SET TASK
Revise the entries below by replacing every occurrence of "white frosted cup" with "white ceramic mug", keeping everything else unchanged.

RECORDS
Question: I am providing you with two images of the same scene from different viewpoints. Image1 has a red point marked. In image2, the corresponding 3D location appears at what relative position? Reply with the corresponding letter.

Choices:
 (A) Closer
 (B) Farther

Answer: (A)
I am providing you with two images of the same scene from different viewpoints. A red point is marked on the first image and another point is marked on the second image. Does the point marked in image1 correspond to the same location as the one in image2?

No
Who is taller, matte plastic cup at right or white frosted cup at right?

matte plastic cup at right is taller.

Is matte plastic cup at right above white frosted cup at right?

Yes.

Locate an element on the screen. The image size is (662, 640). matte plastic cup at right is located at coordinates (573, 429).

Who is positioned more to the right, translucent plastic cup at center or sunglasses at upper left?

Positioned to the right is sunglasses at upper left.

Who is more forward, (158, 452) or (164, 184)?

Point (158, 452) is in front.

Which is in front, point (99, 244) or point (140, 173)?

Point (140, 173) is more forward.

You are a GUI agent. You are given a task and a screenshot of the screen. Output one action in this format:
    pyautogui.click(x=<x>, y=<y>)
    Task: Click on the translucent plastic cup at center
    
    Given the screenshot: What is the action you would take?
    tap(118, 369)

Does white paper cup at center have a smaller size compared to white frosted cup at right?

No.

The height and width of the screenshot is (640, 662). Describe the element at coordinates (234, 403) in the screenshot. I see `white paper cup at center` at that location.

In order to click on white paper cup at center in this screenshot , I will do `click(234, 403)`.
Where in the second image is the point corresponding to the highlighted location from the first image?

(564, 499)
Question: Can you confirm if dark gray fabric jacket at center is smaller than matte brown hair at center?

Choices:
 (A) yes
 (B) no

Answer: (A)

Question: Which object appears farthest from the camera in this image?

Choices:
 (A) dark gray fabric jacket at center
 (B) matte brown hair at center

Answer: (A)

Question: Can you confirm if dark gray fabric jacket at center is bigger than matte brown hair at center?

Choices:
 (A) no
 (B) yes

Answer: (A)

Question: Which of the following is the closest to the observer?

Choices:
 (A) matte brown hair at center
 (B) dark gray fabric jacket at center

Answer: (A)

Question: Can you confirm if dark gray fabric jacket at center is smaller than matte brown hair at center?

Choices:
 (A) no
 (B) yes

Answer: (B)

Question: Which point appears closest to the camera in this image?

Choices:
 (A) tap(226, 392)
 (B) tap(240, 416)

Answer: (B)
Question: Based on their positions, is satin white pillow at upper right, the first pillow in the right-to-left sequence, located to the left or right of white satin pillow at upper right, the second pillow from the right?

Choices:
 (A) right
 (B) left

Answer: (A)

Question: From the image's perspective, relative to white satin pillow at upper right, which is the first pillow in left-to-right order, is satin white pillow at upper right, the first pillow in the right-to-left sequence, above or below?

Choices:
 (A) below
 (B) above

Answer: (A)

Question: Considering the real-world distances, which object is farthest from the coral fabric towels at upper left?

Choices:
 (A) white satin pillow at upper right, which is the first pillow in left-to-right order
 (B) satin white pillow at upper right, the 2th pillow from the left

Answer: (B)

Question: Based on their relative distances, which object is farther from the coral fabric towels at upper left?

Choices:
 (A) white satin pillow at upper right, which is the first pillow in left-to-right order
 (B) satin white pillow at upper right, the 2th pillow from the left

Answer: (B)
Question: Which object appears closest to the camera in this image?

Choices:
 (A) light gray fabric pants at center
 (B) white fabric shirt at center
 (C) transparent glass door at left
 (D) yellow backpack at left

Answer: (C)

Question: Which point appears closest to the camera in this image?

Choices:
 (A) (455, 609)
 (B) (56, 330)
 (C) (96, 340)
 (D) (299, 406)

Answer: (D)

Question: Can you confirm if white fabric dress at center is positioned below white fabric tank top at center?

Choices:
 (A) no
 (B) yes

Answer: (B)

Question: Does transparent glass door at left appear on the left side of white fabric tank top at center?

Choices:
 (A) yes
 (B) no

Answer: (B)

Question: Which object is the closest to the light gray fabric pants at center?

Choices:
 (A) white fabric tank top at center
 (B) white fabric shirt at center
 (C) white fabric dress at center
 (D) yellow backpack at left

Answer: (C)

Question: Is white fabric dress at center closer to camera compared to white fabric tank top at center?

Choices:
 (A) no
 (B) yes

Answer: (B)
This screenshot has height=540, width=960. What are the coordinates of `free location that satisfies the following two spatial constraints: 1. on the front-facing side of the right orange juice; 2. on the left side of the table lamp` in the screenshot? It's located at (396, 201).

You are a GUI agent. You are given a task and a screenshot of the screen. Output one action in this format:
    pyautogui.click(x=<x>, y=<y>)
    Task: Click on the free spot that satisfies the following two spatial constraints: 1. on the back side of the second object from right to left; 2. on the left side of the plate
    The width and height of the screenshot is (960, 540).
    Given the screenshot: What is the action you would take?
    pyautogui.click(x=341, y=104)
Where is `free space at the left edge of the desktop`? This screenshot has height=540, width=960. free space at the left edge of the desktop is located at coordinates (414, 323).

COMPLETE ANSWER
Question: I am providing you with two images of the same scene from different viewpoints. Image1 has a red point marked. In image2, the corresponding 3D location appears at what relative position? Reply with the corresponding letter.

Choices:
 (A) Closer
 (B) Farther

Answer: (A)
I am providing you with two images of the same scene from different viewpoints. A red point is marked on the first image and another point is marked on the second image. Does the point marked in image1 correspond to the same location as the one in image2?

No
Who is taller, matte plastic cup at right or white ceramic mug at right?

matte plastic cup at right is taller.

Is matte plastic cup at right above white ceramic mug at right?

Yes.

Locate an element on the screen. The image size is (662, 640). matte plastic cup at right is located at coordinates (573, 429).

Who is positioned more to the right, translucent plastic cup at center or sunglasses at upper left?

Positioned to the right is sunglasses at upper left.

Who is more forward, (158, 452) or (164, 184)?

Point (158, 452) is in front.

Which is in front, point (99, 244) or point (140, 173)?

Point (140, 173) is more forward.

You are a GUI agent. You are given a task and a screenshot of the screen. Output one action in this format:
    pyautogui.click(x=<x>, y=<y>)
    Task: Click on the translucent plastic cup at center
    
    Given the screenshot: What is the action you would take?
    tap(118, 369)

Does white paper cup at center have a smaller size compared to white ceramic mug at right?

No.

The height and width of the screenshot is (640, 662). Describe the element at coordinates (234, 403) in the screenshot. I see `white paper cup at center` at that location.

In order to click on white paper cup at center in this screenshot , I will do `click(234, 403)`.
Where in the second image is the point corresponding to the highlighted location from the first image?

(564, 499)
Question: Can you confirm if dark gray fabric jacket at center is smaller than matte brown hair at center?

Choices:
 (A) yes
 (B) no

Answer: (A)

Question: Which object appears farthest from the camera in this image?

Choices:
 (A) dark gray fabric jacket at center
 (B) matte brown hair at center

Answer: (A)

Question: Can you confirm if dark gray fabric jacket at center is bigger than matte brown hair at center?

Choices:
 (A) no
 (B) yes

Answer: (A)

Question: Which of the following is the closest to the observer?

Choices:
 (A) matte brown hair at center
 (B) dark gray fabric jacket at center

Answer: (A)

Question: Can you confirm if dark gray fabric jacket at center is smaller than matte brown hair at center?

Choices:
 (A) no
 (B) yes

Answer: (B)

Question: Which point appears closest to the camera in this image?

Choices:
 (A) tap(226, 392)
 (B) tap(240, 416)

Answer: (B)
Question: Based on their positions, is satin white pillow at upper right, the first pillow in the right-to-left sequence, located to the left or right of white satin pillow at upper right, the second pillow from the right?

Choices:
 (A) right
 (B) left

Answer: (A)

Question: From the image's perspective, relative to white satin pillow at upper right, which is the first pillow in left-to-right order, is satin white pillow at upper right, the first pillow in the right-to-left sequence, above or below?

Choices:
 (A) below
 (B) above

Answer: (A)

Question: Considering the real-world distances, which object is farthest from the coral fabric towels at upper left?

Choices:
 (A) white satin pillow at upper right, which is the first pillow in left-to-right order
 (B) satin white pillow at upper right, the 2th pillow from the left

Answer: (B)

Question: Based on their relative distances, which object is farther from the coral fabric towels at upper left?

Choices:
 (A) white satin pillow at upper right, which is the first pillow in left-to-right order
 (B) satin white pillow at upper right, the 2th pillow from the left

Answer: (B)
Question: Which object appears closest to the camera in this image?

Choices:
 (A) light gray fabric pants at center
 (B) white fabric shirt at center
 (C) transparent glass door at left
 (D) yellow backpack at left

Answer: (C)

Question: Which point appears closest to the camera in this image?

Choices:
 (A) (455, 609)
 (B) (56, 330)
 (C) (96, 340)
 (D) (299, 406)

Answer: (D)

Question: Can you confirm if white fabric dress at center is positioned below white fabric tank top at center?

Choices:
 (A) no
 (B) yes

Answer: (B)

Question: Does transparent glass door at left appear on the left side of white fabric tank top at center?

Choices:
 (A) yes
 (B) no

Answer: (B)

Question: Which object is the closest to the light gray fabric pants at center?

Choices:
 (A) white fabric tank top at center
 (B) white fabric shirt at center
 (C) white fabric dress at center
 (D) yellow backpack at left

Answer: (C)

Question: Is white fabric dress at center closer to camera compared to white fabric tank top at center?

Choices:
 (A) no
 (B) yes

Answer: (B)
This screenshot has height=540, width=960. What are the coordinates of `free location that satisfies the following two spatial constraints: 1. on the front-facing side of the right orange juice; 2. on the left side of the table lamp` in the screenshot? It's located at (396, 201).

You are a GUI agent. You are given a task and a screenshot of the screen. Output one action in this format:
    pyautogui.click(x=<x>, y=<y>)
    Task: Click on the free spot that satisfies the following two spatial constraints: 1. on the back side of the second object from right to left; 2. on the left side of the plate
    The width and height of the screenshot is (960, 540).
    Given the screenshot: What is the action you would take?
    pyautogui.click(x=341, y=104)
Where is `free space at the left edge of the desktop`? This screenshot has height=540, width=960. free space at the left edge of the desktop is located at coordinates (414, 323).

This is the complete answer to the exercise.